(PROBLEM DESCRIPTION):
Exclude the images and repeat all remaining entries exactly.

INPUT FOR THIS TASK section start

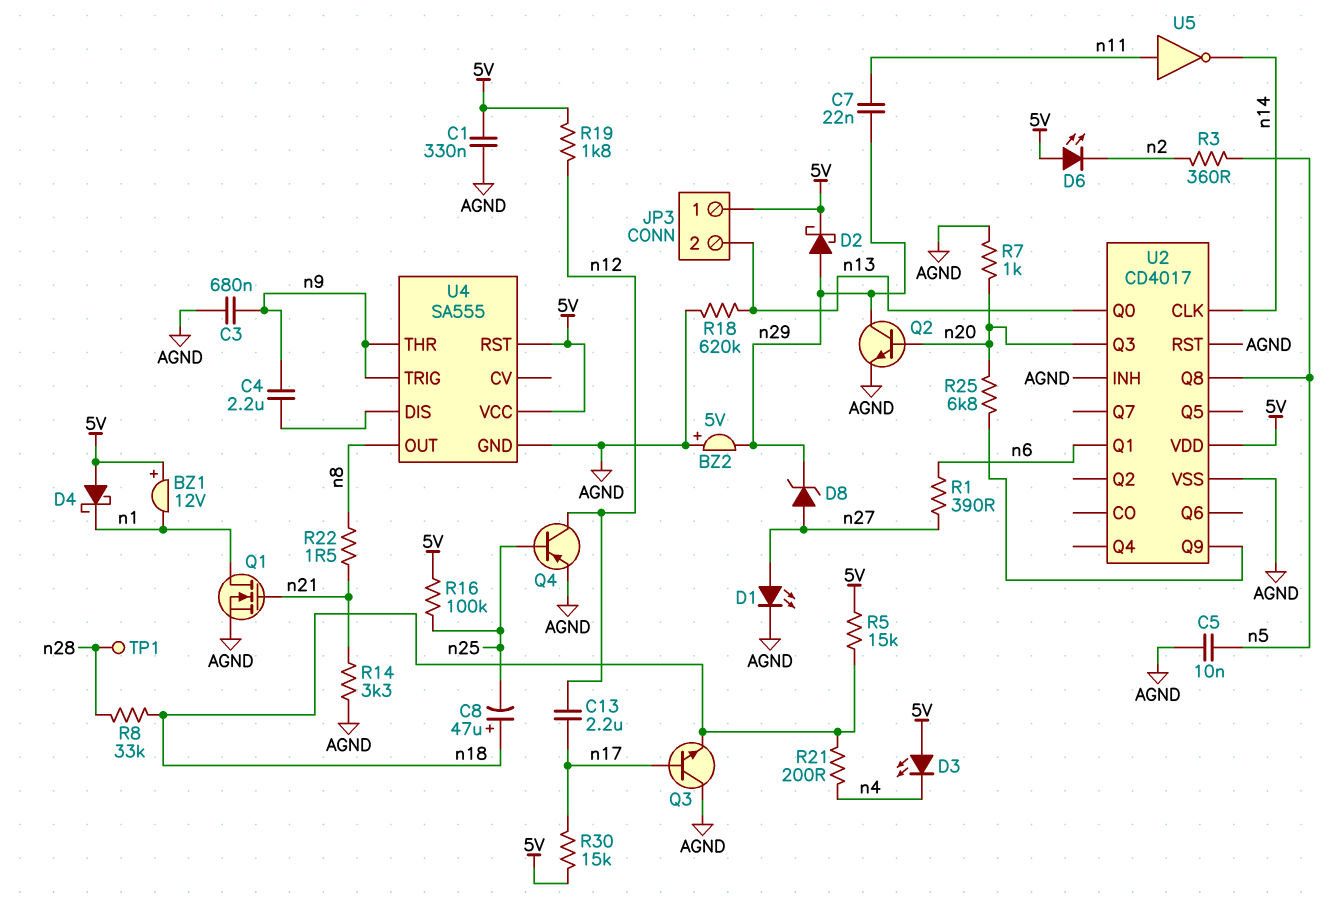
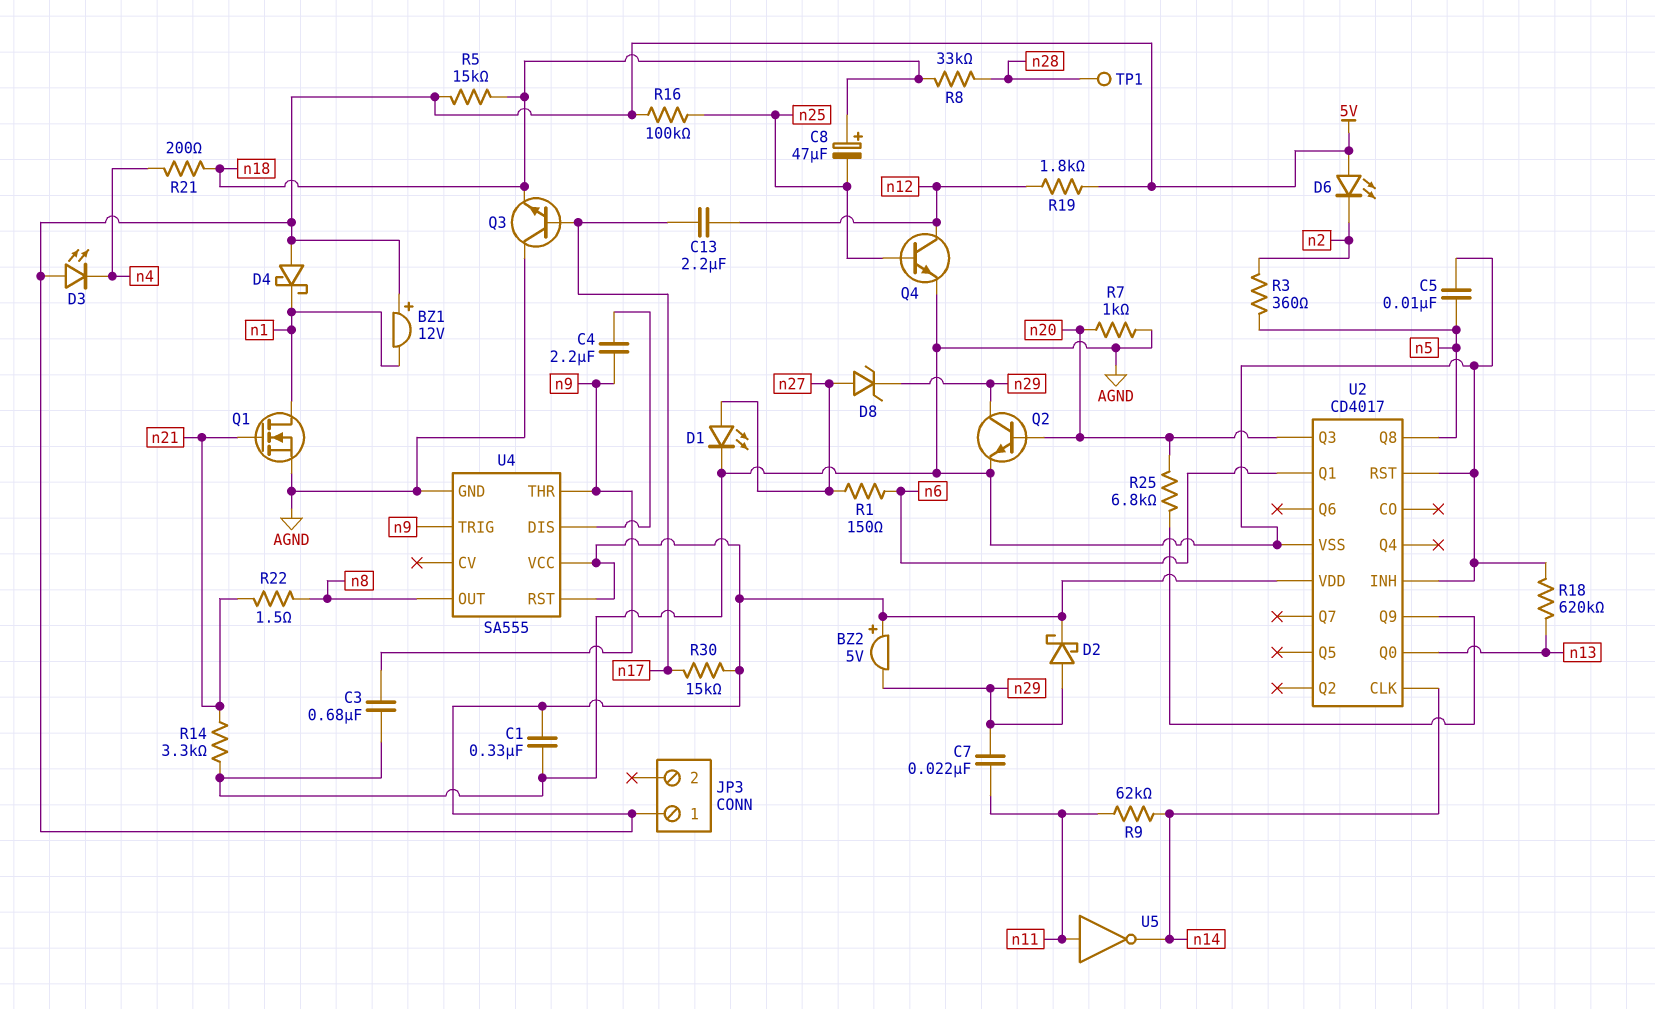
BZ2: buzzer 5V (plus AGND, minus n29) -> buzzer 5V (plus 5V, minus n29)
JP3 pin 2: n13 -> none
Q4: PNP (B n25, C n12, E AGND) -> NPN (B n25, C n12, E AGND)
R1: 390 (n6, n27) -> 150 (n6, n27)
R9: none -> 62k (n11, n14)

INPUT FOR THIS TASK section end

(WRITTEN ANSWER):
BZ2: buzzer 5V (plus AGND, minus n29) -> buzzer 5V (plus 5V, minus n29)
JP3 pin 2: n13 -> none
Q4: PNP (B n25, C n12, E AGND) -> NPN (B n25, C n12, E AGND)
R1: 390 (n6, n27) -> 150 (n6, n27)
R9: none -> 62k (n11, n14)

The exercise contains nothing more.